• Task to carry out
Copy the records below exactly, leaving out every picture.

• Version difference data
******************************
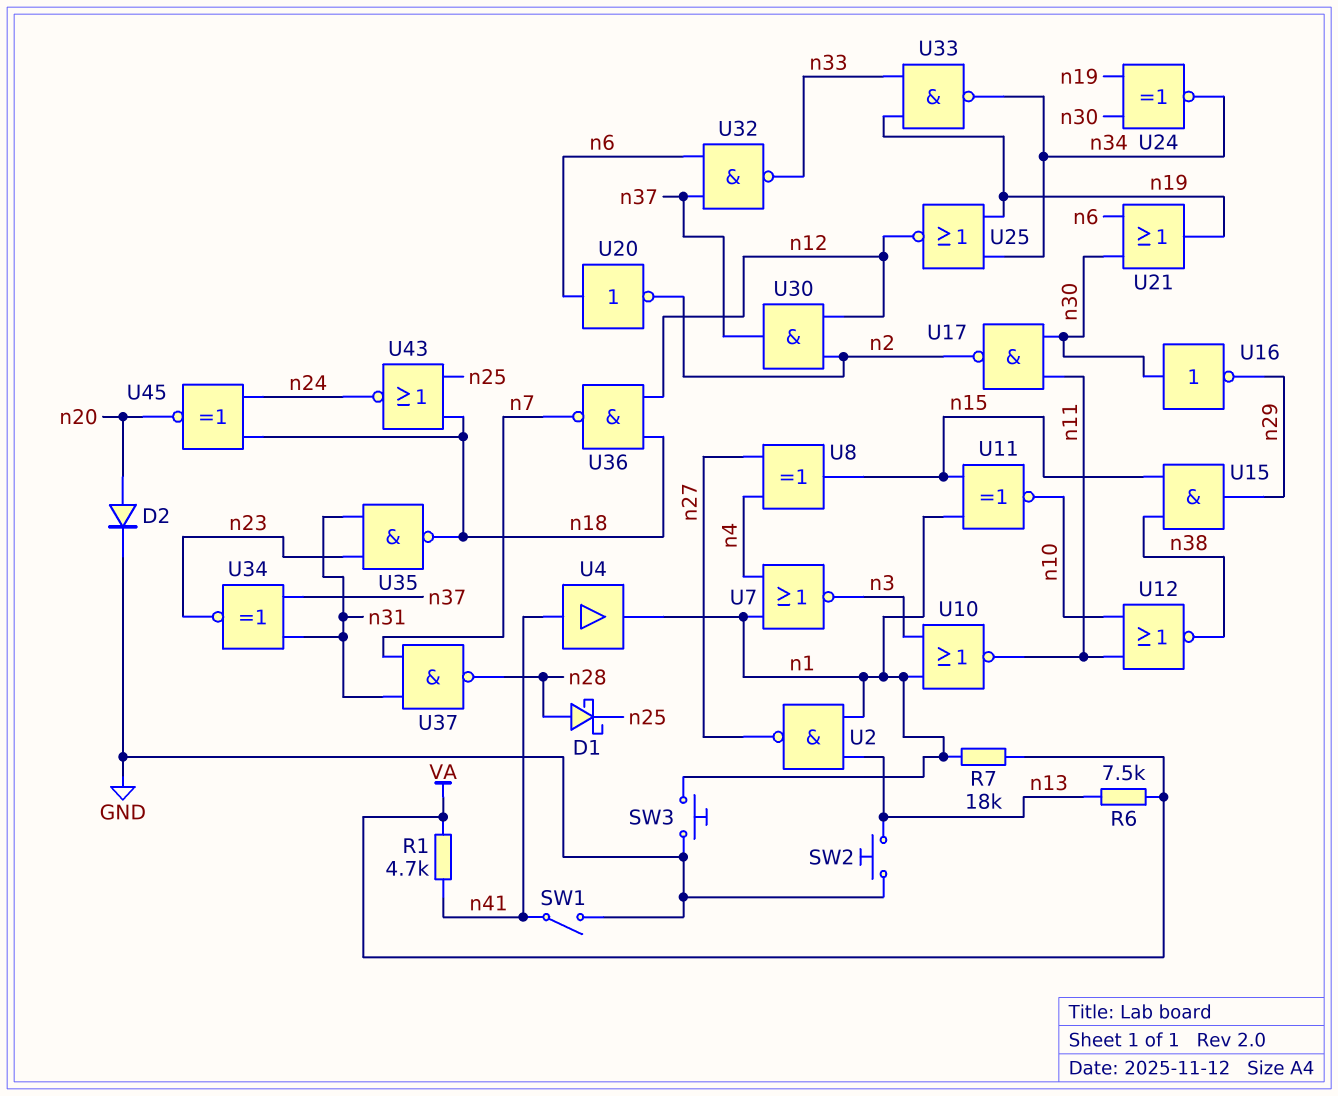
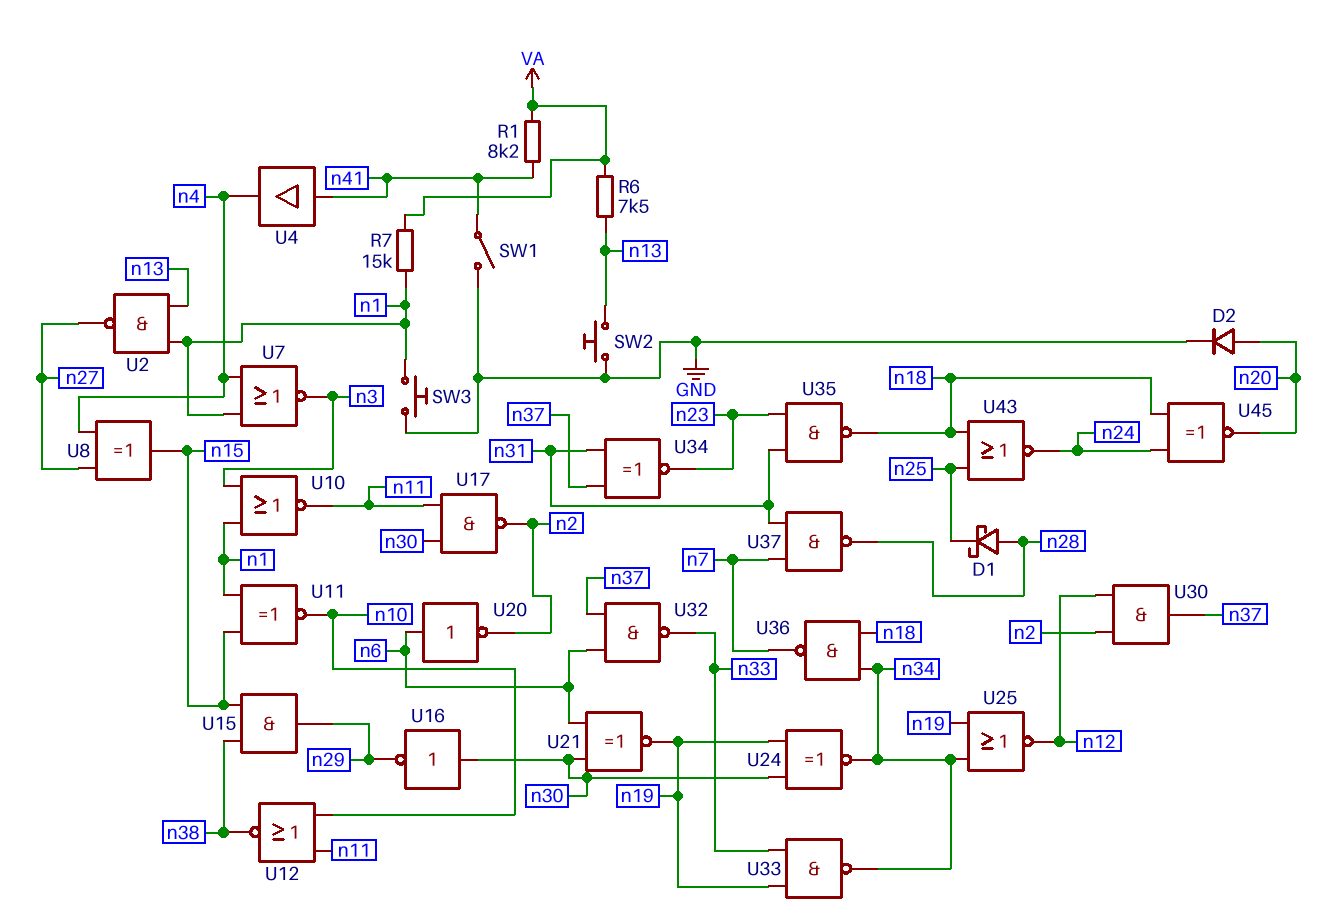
R1: 4.7k (VA, n41) -> 8.2k (VA, n41)
R7: 18k (VA, n1) -> 15k (VA, n1)
U4: buffer (in n41, out n1) -> buffer (in n41, out n4)
U21: OR (in n6, in n30, out n19) -> XNOR (in n6, in n30, out n19)
U36: NAND (in n12, in n18, out n7) -> NAND (in n18, in n34, out n7)

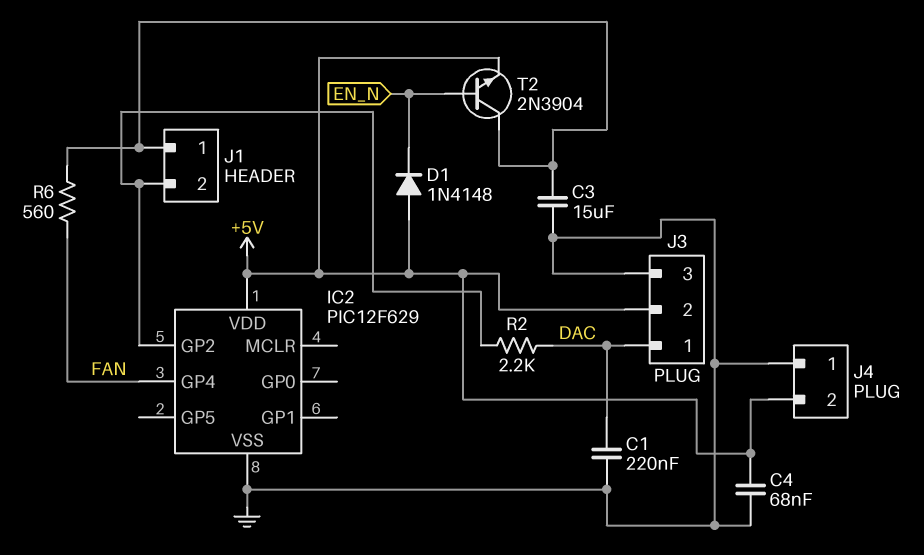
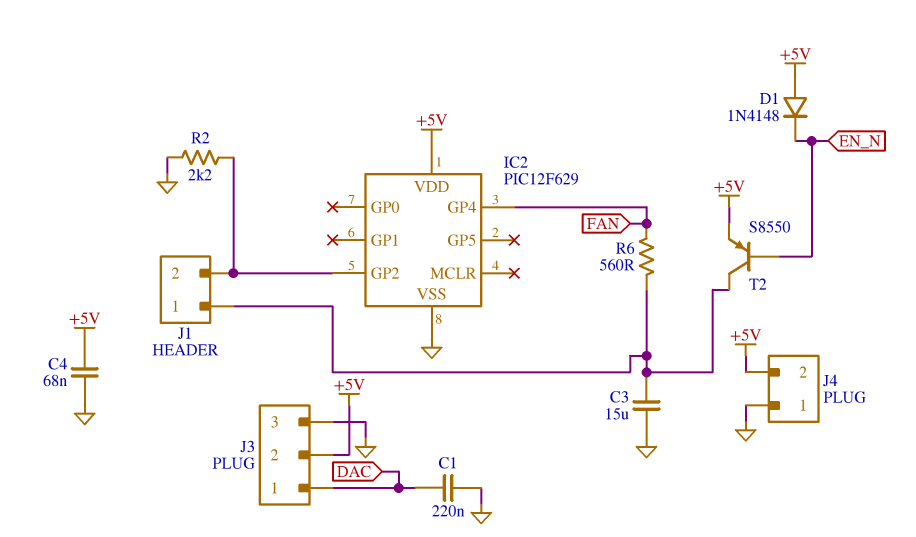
R2: 2.2k (DAC, IC2/GP2) -> 2.2k (GND, IC2/GP2)
T2: NPN 2N3904 (B EN_N, C J1/1, E +5V) -> PNP S8550 (B EN_N, C J1/1, E +5V)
******************************
• Response area
R1: 4.7k (VA, n41) -> 8.2k (VA, n41)
R7: 18k (VA, n1) -> 15k (VA, n1)
U4: buffer (in n41, out n1) -> buffer (in n41, out n4)
U21: OR (in n6, in n30, out n19) -> XNOR (in n6, in n30, out n19)
U36: NAND (in n12, in n18, out n7) -> NAND (in n18, in n34, out n7)

R2: 2.2k (DAC, IC2/GP2) -> 2.2k (GND, IC2/GP2)
T2: NPN 2N3904 (B EN_N, C J1/1, E +5V) -> PNP S8550 (B EN_N, C J1/1, E +5V)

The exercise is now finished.